> _Input data_

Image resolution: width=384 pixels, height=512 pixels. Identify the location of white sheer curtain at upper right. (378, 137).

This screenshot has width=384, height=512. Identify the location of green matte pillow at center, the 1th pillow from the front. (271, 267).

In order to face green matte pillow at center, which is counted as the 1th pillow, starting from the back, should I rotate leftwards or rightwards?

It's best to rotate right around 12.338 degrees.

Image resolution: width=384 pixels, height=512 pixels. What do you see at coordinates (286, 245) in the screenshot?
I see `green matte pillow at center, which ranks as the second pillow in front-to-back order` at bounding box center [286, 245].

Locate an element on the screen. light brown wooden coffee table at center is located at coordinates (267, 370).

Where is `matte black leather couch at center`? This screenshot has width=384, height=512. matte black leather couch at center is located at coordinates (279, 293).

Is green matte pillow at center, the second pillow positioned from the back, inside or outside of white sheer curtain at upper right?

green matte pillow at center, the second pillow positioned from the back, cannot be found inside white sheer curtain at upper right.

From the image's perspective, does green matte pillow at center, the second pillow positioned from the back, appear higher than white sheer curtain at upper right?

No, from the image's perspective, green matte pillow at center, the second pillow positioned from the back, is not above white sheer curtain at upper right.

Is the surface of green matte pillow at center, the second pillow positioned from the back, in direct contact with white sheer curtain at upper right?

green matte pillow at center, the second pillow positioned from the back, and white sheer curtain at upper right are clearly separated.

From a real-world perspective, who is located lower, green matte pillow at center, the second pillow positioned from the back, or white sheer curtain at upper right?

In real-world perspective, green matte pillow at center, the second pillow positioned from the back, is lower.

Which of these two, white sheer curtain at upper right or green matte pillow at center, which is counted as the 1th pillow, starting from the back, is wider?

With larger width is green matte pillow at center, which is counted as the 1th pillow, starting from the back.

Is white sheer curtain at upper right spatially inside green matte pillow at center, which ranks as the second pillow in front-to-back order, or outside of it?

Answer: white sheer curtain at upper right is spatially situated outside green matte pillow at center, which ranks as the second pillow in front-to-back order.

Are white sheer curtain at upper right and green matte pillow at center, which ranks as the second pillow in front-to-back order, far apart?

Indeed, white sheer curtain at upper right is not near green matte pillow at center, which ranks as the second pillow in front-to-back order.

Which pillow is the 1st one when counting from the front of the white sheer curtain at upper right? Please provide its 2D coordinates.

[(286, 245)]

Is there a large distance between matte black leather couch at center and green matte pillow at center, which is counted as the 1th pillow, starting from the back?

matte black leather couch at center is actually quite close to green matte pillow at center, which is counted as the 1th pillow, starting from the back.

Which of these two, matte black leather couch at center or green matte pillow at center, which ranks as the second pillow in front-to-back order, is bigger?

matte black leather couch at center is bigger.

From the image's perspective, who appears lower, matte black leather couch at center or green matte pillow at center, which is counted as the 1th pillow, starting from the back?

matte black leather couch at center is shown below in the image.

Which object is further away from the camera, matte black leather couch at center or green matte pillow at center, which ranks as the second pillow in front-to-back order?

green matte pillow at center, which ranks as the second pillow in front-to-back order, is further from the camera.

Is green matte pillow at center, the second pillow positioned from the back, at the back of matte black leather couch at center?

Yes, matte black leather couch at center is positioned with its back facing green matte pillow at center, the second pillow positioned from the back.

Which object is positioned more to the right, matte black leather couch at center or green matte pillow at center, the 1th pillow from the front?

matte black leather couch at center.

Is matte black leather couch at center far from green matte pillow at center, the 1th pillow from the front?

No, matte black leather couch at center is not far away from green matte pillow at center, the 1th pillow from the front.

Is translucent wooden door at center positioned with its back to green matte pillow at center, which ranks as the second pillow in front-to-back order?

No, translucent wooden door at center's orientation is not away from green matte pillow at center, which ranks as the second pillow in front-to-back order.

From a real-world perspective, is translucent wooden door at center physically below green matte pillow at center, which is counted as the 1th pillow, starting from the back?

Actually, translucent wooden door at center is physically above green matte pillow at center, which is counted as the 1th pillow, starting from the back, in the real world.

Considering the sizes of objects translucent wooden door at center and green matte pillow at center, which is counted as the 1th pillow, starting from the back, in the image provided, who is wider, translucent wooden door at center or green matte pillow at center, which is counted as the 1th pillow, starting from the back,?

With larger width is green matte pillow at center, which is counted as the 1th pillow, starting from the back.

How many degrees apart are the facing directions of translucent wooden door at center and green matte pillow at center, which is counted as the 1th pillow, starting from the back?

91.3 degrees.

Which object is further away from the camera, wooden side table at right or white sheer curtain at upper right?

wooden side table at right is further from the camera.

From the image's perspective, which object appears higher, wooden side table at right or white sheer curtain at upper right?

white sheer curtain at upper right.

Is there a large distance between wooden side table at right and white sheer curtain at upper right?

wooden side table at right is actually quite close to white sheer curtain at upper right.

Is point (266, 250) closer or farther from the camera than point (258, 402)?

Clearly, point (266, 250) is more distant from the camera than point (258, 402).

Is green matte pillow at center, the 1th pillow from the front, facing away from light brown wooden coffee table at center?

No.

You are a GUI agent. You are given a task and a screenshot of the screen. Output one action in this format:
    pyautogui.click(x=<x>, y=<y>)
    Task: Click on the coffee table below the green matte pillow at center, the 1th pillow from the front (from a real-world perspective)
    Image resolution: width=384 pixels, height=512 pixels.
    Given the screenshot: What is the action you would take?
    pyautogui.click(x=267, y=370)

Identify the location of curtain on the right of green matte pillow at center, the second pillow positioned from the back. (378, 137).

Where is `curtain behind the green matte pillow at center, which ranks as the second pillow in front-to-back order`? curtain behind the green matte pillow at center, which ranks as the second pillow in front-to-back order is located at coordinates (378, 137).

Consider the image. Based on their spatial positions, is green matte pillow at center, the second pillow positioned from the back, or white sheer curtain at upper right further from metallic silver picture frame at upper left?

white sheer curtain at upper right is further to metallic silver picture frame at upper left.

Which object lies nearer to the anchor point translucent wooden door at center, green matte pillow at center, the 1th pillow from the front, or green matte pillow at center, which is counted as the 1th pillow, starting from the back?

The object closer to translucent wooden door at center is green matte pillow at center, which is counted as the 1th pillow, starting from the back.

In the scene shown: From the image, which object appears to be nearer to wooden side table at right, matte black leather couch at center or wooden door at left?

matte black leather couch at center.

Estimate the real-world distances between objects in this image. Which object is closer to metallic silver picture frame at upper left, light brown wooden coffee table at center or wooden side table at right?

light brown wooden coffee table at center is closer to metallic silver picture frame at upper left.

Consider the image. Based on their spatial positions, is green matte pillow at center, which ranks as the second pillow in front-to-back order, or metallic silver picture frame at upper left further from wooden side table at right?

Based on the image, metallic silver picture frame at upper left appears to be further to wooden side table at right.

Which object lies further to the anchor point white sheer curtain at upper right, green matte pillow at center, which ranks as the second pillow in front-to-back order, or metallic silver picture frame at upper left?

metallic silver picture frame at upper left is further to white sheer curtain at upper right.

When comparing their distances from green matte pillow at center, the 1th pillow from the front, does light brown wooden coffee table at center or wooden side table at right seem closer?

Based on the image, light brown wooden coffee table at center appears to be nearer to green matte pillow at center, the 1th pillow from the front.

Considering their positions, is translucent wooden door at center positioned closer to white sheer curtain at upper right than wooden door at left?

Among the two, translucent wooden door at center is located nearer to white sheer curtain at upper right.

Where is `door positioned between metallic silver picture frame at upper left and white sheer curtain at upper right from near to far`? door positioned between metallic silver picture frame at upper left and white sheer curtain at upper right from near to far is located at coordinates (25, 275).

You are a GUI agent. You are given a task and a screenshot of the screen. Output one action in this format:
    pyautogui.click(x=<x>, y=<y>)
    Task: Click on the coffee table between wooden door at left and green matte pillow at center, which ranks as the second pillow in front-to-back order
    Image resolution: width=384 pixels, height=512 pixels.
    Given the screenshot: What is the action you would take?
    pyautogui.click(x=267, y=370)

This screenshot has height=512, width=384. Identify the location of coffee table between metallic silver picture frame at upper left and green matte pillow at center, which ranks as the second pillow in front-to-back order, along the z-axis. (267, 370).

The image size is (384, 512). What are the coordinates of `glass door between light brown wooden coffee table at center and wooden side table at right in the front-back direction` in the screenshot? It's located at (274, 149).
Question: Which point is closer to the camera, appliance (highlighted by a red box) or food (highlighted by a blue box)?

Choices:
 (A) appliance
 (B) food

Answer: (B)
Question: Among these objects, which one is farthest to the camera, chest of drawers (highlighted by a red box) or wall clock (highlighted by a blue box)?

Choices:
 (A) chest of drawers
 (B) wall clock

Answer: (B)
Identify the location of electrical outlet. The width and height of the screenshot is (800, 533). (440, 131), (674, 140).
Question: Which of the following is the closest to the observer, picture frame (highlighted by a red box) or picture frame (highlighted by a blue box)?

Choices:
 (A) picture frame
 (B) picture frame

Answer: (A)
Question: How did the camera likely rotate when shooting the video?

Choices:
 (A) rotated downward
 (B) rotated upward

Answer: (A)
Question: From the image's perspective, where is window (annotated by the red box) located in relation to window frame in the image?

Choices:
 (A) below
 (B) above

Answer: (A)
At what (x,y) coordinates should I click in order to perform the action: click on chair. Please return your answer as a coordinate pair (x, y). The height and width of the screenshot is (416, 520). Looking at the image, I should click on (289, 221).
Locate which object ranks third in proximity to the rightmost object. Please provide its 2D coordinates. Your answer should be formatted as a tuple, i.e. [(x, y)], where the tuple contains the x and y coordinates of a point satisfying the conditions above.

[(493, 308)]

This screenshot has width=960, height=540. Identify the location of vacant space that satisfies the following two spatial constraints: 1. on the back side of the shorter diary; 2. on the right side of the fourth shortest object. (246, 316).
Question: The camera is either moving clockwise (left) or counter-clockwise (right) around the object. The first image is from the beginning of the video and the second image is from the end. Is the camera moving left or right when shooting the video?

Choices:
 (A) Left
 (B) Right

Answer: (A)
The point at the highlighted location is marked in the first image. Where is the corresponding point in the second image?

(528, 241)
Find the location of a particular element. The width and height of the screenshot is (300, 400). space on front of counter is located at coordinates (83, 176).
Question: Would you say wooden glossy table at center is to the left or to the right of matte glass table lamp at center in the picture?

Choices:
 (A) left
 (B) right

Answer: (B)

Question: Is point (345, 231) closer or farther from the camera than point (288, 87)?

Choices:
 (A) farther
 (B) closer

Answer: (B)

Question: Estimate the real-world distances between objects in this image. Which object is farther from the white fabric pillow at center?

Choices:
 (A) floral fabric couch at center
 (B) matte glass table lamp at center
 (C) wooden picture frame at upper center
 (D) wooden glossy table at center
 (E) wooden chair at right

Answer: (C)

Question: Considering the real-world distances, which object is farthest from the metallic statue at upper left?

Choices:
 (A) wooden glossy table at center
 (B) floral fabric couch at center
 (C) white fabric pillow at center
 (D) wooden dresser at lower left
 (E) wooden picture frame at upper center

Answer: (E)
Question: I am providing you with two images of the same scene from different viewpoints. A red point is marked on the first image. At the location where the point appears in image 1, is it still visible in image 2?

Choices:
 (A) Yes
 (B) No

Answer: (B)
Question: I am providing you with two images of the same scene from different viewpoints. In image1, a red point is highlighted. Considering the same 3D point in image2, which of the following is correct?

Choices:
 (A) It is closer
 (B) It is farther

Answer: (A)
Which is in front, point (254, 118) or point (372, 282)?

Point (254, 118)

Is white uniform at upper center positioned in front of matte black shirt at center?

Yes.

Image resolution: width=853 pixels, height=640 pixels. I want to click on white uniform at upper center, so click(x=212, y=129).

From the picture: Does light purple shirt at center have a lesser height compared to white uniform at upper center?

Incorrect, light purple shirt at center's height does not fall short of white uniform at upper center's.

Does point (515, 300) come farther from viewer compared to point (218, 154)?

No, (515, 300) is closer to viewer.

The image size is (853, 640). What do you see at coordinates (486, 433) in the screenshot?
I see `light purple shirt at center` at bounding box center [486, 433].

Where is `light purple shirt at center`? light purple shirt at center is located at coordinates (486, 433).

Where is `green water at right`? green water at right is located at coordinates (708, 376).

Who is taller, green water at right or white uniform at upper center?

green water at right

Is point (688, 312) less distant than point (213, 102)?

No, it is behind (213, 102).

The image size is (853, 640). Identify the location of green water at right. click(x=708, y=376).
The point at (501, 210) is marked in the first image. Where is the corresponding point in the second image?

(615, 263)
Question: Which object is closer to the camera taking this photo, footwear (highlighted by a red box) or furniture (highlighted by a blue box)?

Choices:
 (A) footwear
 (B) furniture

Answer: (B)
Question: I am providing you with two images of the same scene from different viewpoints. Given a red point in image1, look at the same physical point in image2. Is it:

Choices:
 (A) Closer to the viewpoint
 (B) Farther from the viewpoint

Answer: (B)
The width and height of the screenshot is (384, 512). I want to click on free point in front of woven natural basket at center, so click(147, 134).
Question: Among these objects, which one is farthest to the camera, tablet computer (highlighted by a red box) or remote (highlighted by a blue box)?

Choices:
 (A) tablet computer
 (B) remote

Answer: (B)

> _Aim of the task_
Filter the records down to every line that includes the word "inside". Case counts.

> _Answer for this exercise_
Is green matte pillow at center, the second pillow positioned from the back, inside or outside of white sheer curtain at upper right?
green matte pillow at center, the second pillow positioned from the back, cannot be found inside white sheer curtain at upper right.
Is white sheer curtain at upper right spatially inside green matte pillow at center, which ranks as the second pillow in front-to-back order, or outside of it?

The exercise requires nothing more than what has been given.